_Activity:_ I'd like the data beneath this line reproduced exactly, without any of its images.

───── Material provided ─────

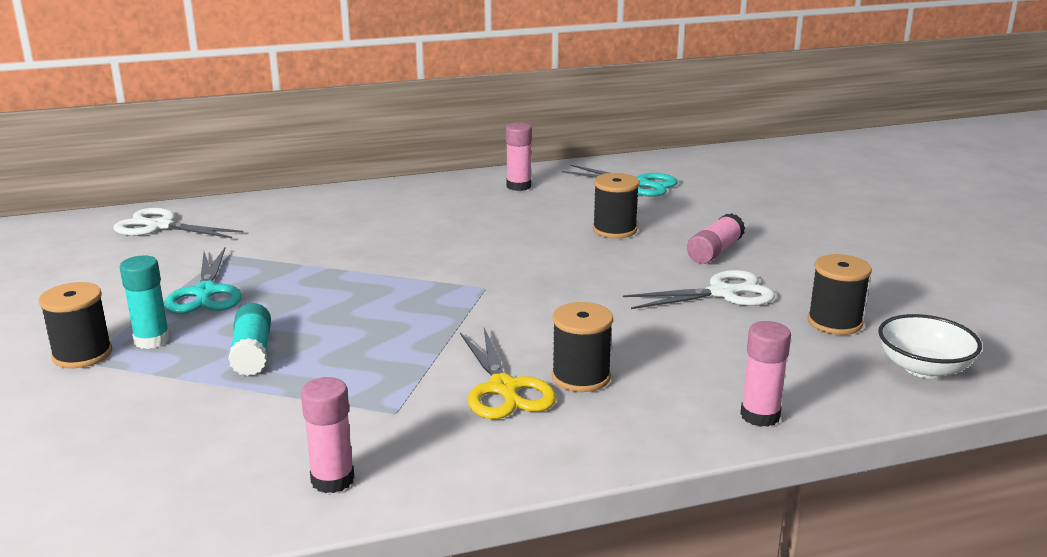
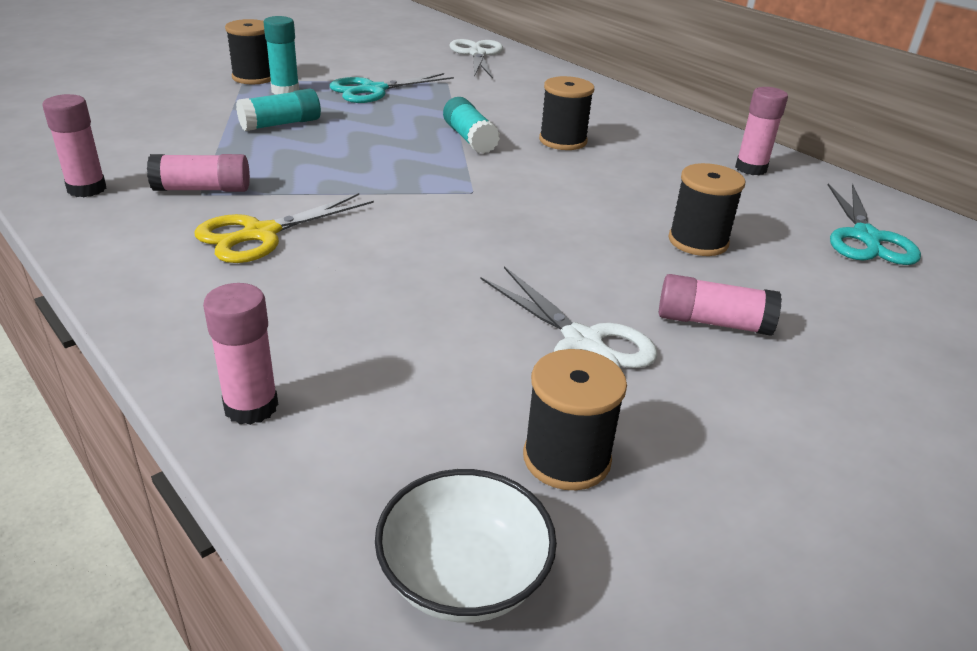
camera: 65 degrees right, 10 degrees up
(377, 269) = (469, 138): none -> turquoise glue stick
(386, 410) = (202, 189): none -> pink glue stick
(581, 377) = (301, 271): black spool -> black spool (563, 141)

─────

_Exercise result:_
camera: 65 degrees right, 10 degrees up
(377, 269) = (469, 138): none -> turquoise glue stick
(386, 410) = (202, 189): none -> pink glue stick
(581, 377) = (301, 271): black spool -> black spool (563, 141)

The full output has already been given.